» **WHAT IS NEEDED**:
Copy every entry exactly as it reads and exclude whatever pictures appear.

Source data
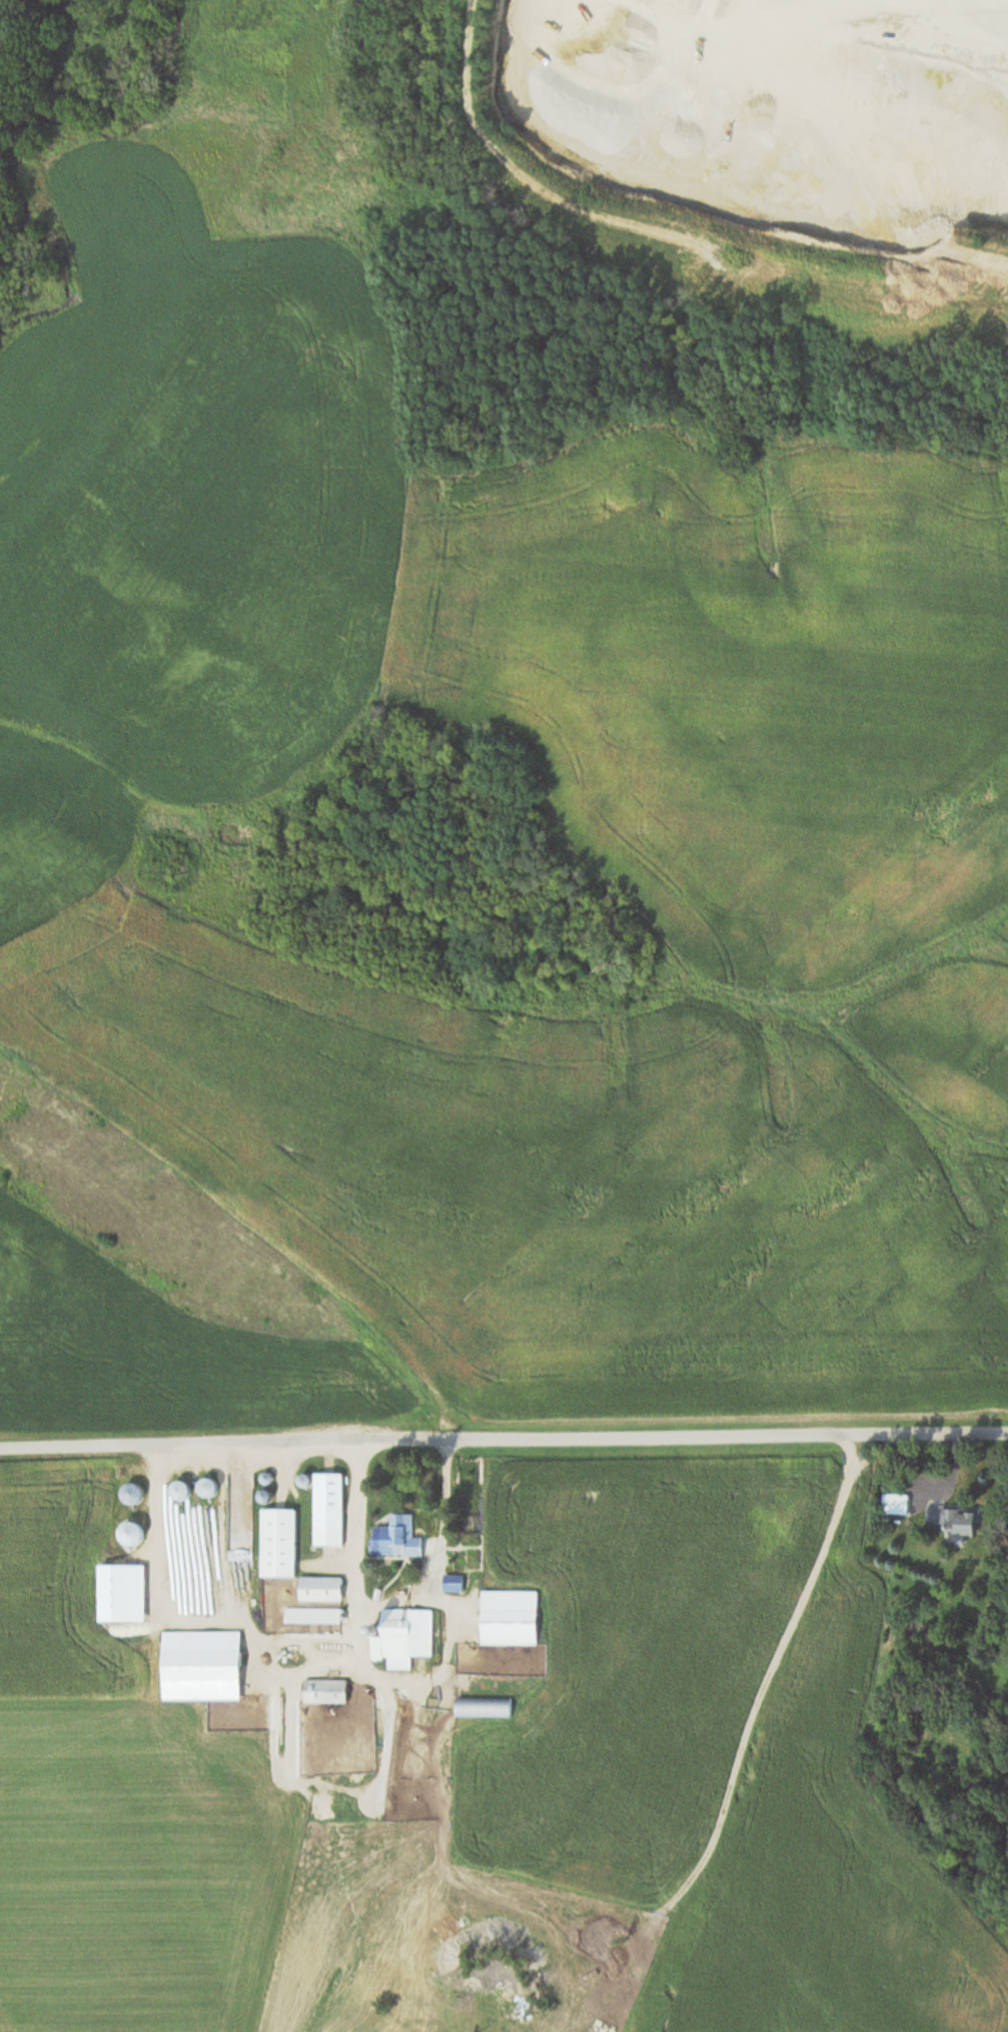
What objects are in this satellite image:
road: (503, 1442)
building: (896, 1506)
building: (330, 1511)
building: (955, 1520)
building: (397, 1543)
building: (280, 1544)
building: (454, 1585)
building: (322, 1591)
building: (313, 1617)
building: (510, 1629)
building: (405, 1636)
building: (203, 1666)
building: (327, 1693)
building: (484, 1709)
road: (744, 1721)
mineshaft: (475, 1947)

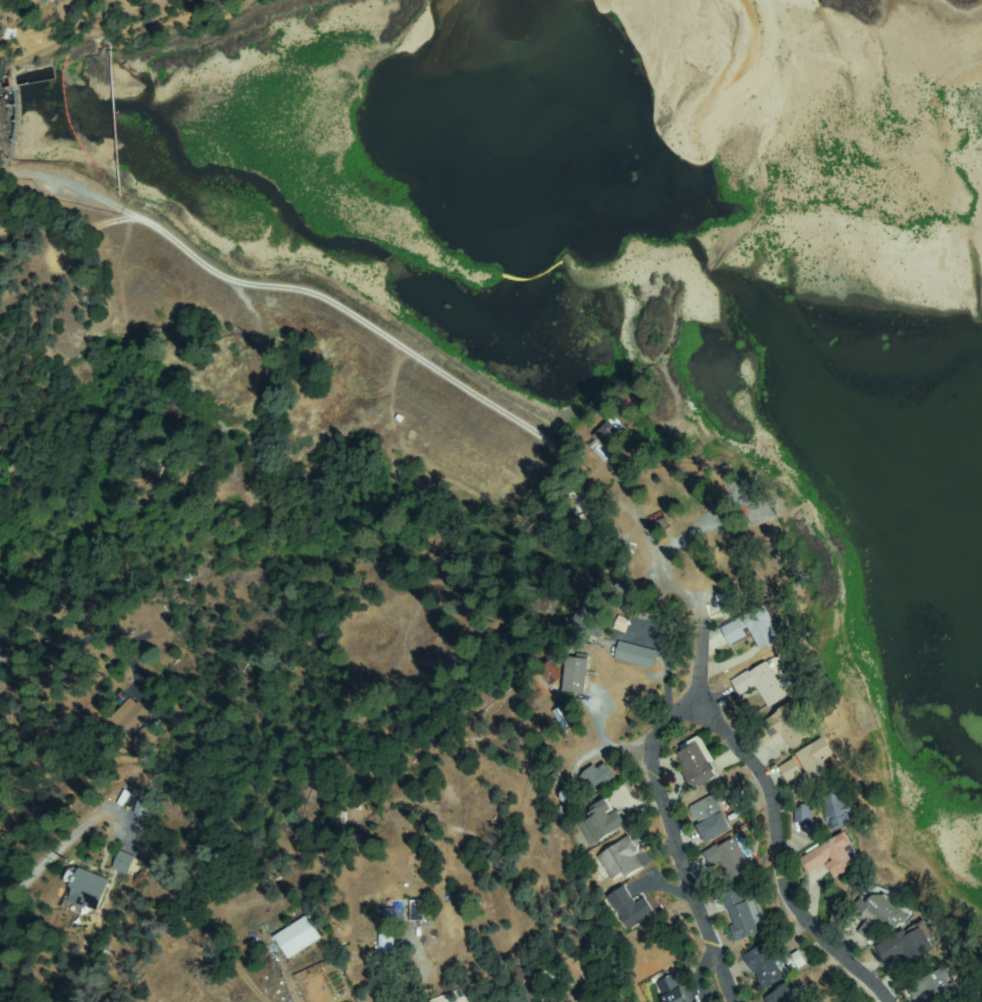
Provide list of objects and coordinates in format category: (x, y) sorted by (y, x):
dam: (19, 114)
road: (393, 340)
building: (610, 432)
building: (729, 598)
building: (588, 623)
building: (756, 627)
building: (636, 655)
road: (705, 657)
building: (549, 672)
building: (576, 674)
building: (765, 684)
building: (131, 717)
building: (566, 717)
building: (784, 726)
building: (144, 738)
building: (126, 742)
building: (817, 761)
building: (696, 763)
building: (791, 770)
building: (596, 777)
building: (836, 808)
building: (344, 812)
building: (802, 814)
building: (710, 818)
building: (599, 823)
road: (679, 847)
building: (831, 855)
building: (730, 857)
building: (621, 859)
road: (785, 862)
building: (123, 863)
building: (84, 889)
building: (630, 908)
building: (417, 911)
building: (878, 914)
building: (739, 920)
building: (389, 928)
building: (298, 937)
building: (908, 944)
building: (794, 962)
building: (766, 967)
building: (517, 976)
building: (934, 987)
building: (542, 989)
building: (671, 990)
building: (786, 995)

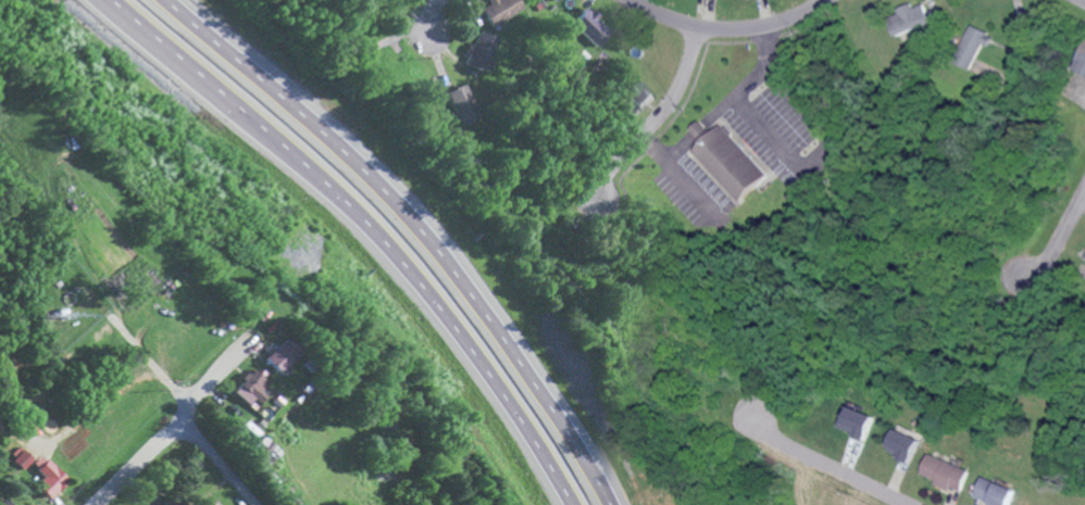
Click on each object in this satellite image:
building: (552, 0)
road: (1084, 0)
building: (499, 10)
road: (427, 17)
building: (909, 19)
building: (591, 27)
road: (725, 29)
building: (971, 46)
building: (480, 50)
building: (1081, 63)
road: (735, 96)
building: (638, 97)
building: (460, 105)
road: (656, 122)
road: (699, 129)
road: (832, 141)
road: (678, 147)
building: (732, 163)
road: (681, 178)
road: (1081, 195)
road: (362, 226)
road: (416, 226)
road: (1055, 237)
building: (1084, 259)
building: (279, 354)
building: (250, 386)
road: (174, 390)
building: (858, 420)
road: (176, 426)
building: (906, 443)
road: (824, 463)
building: (948, 472)
building: (48, 476)
building: (998, 492)
building: (4, 502)

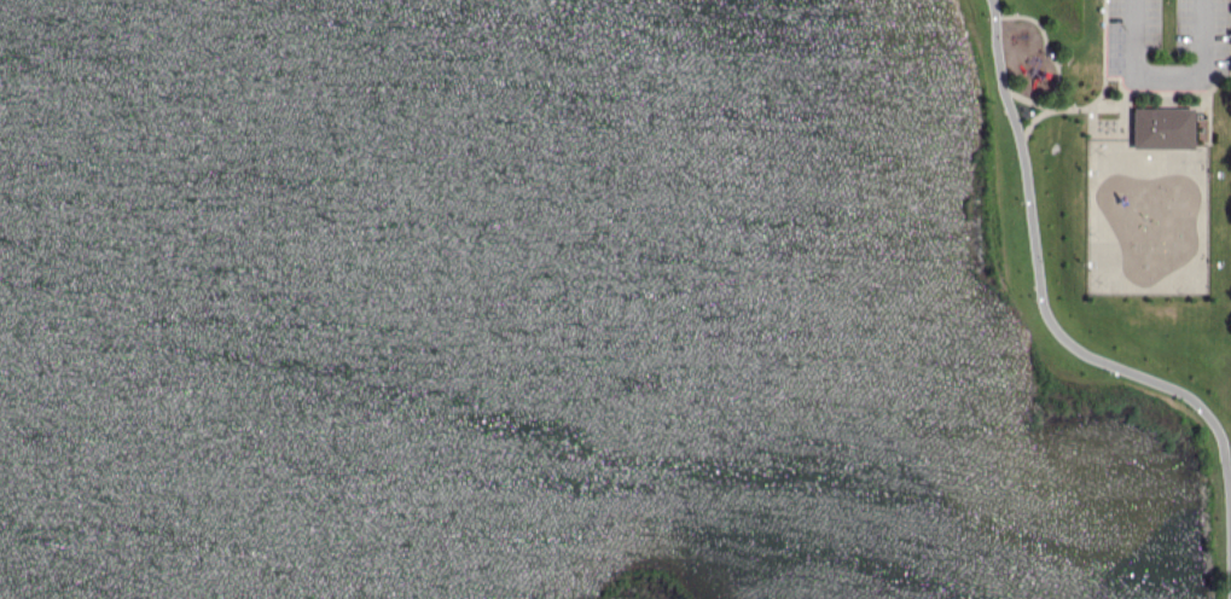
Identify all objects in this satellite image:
road: (1166, 75)
building: (1159, 128)
park: (1117, 207)
road: (1066, 341)

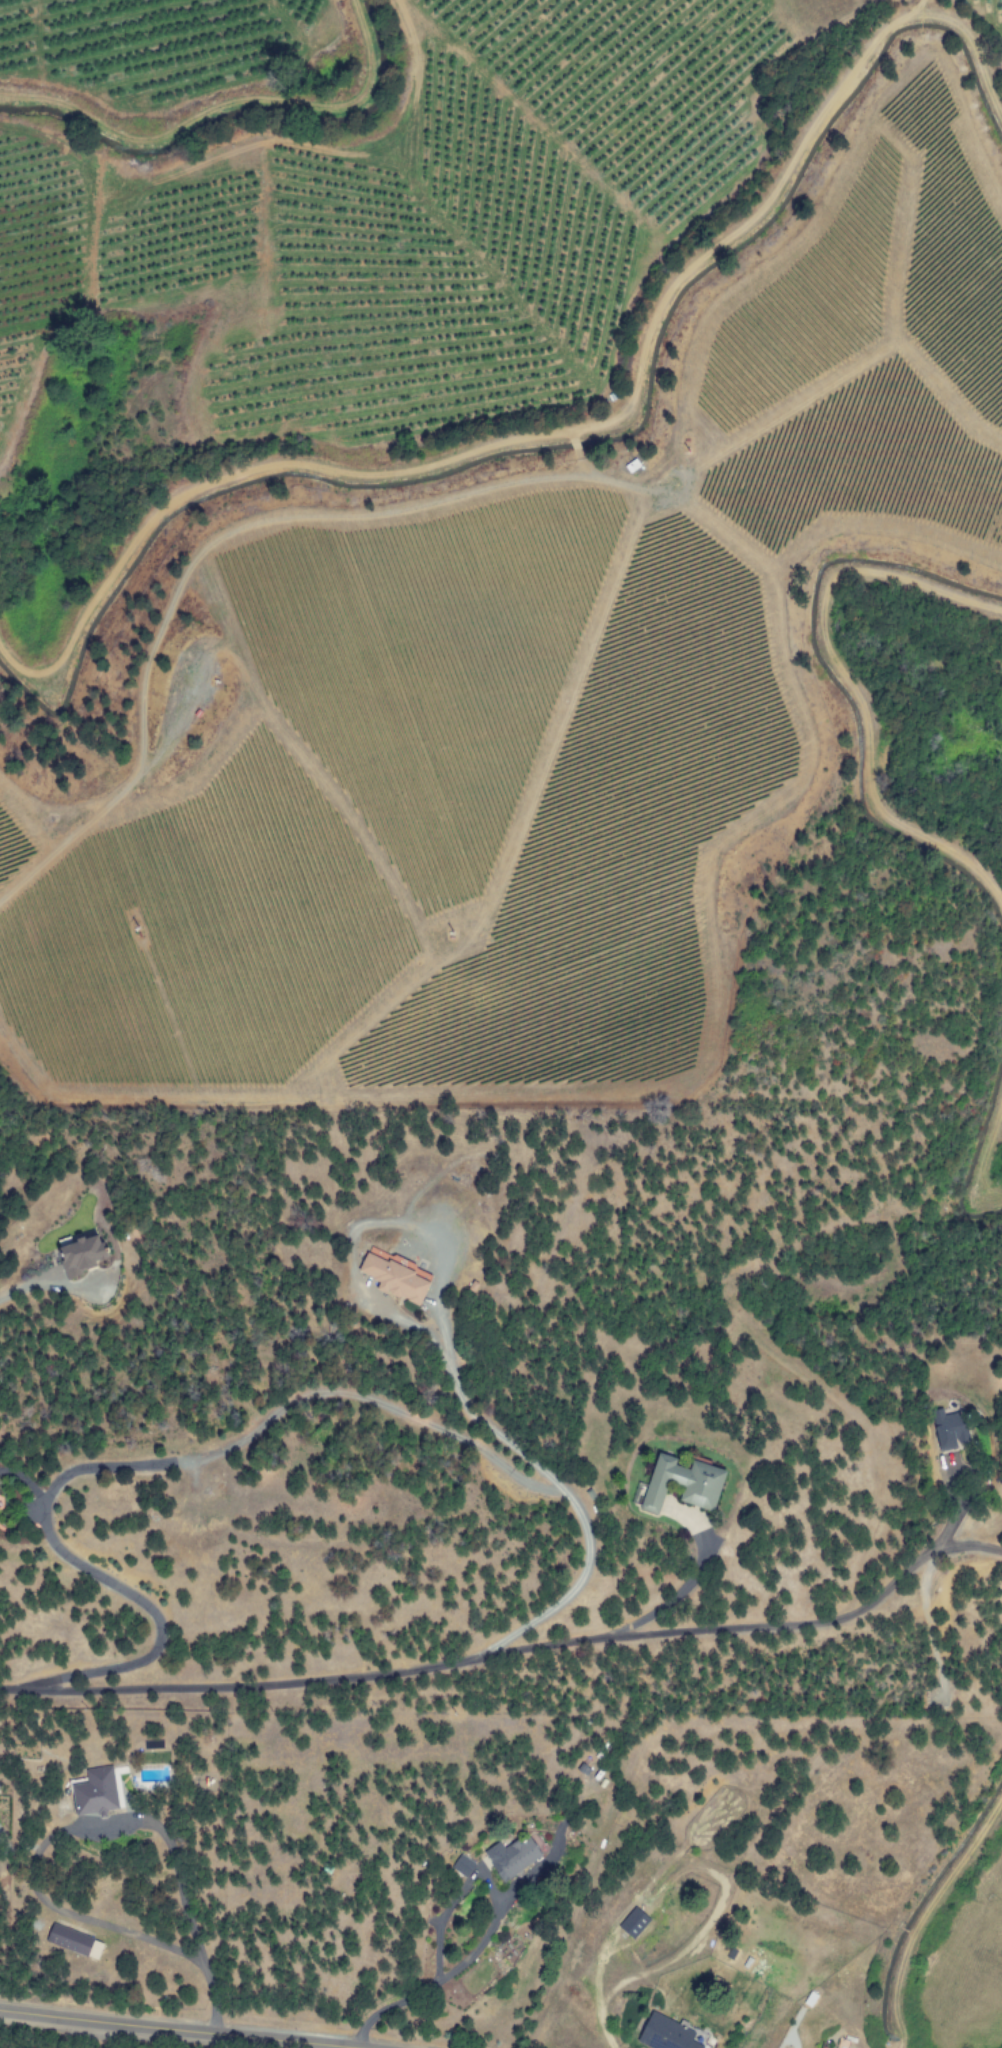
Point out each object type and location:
road: (219, 111)
road: (589, 427)
road: (224, 535)
road: (847, 685)
road: (982, 1164)
building: (81, 1255)
building: (394, 1278)
building: (947, 1431)
building: (682, 1484)
building: (96, 1791)
road: (86, 1827)
building: (512, 1856)
building: (463, 1865)
road: (923, 1914)
building: (633, 1922)
building: (70, 1939)
road: (170, 2028)
building: (665, 2034)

» **EXPECTED ANSWER**:
What objects are in this satellite image:
road: (503, 1442)
building: (896, 1506)
building: (330, 1511)
building: (955, 1520)
building: (397, 1543)
building: (280, 1544)
building: (454, 1585)
building: (322, 1591)
building: (313, 1617)
building: (510, 1629)
building: (405, 1636)
building: (203, 1666)
building: (327, 1693)
building: (484, 1709)
road: (744, 1721)
mineshaft: (475, 1947)

Provide list of objects and coordinates in format category: (x, y) sorted by (y, x):
dam: (19, 114)
road: (393, 340)
building: (610, 432)
building: (729, 598)
building: (588, 623)
building: (756, 627)
building: (636, 655)
road: (705, 657)
building: (549, 672)
building: (576, 674)
building: (765, 684)
building: (131, 717)
building: (566, 717)
building: (784, 726)
building: (144, 738)
building: (126, 742)
building: (817, 761)
building: (696, 763)
building: (791, 770)
building: (596, 777)
building: (836, 808)
building: (344, 812)
building: (802, 814)
building: (710, 818)
building: (599, 823)
road: (679, 847)
building: (831, 855)
building: (730, 857)
building: (621, 859)
road: (785, 862)
building: (123, 863)
building: (84, 889)
building: (630, 908)
building: (417, 911)
building: (878, 914)
building: (739, 920)
building: (389, 928)
building: (298, 937)
building: (908, 944)
building: (794, 962)
building: (766, 967)
building: (517, 976)
building: (934, 987)
building: (542, 989)
building: (671, 990)
building: (786, 995)

Click on each object in this satellite image:
building: (552, 0)
road: (1084, 0)
building: (499, 10)
road: (427, 17)
building: (909, 19)
building: (591, 27)
road: (725, 29)
building: (971, 46)
building: (480, 50)
building: (1081, 63)
road: (735, 96)
building: (638, 97)
building: (460, 105)
road: (656, 122)
road: (699, 129)
road: (832, 141)
road: (678, 147)
building: (732, 163)
road: (681, 178)
road: (1081, 195)
road: (362, 226)
road: (416, 226)
road: (1055, 237)
building: (1084, 259)
building: (279, 354)
building: (250, 386)
road: (174, 390)
building: (858, 420)
road: (176, 426)
building: (906, 443)
road: (824, 463)
building: (948, 472)
building: (48, 476)
building: (998, 492)
building: (4, 502)

Identify all objects in this satellite image:
road: (1166, 75)
building: (1159, 128)
park: (1117, 207)
road: (1066, 341)

Point out each object type and location:
road: (219, 111)
road: (589, 427)
road: (224, 535)
road: (847, 685)
road: (982, 1164)
building: (81, 1255)
building: (394, 1278)
building: (947, 1431)
building: (682, 1484)
building: (96, 1791)
road: (86, 1827)
building: (512, 1856)
building: (463, 1865)
road: (923, 1914)
building: (633, 1922)
building: (70, 1939)
road: (170, 2028)
building: (665, 2034)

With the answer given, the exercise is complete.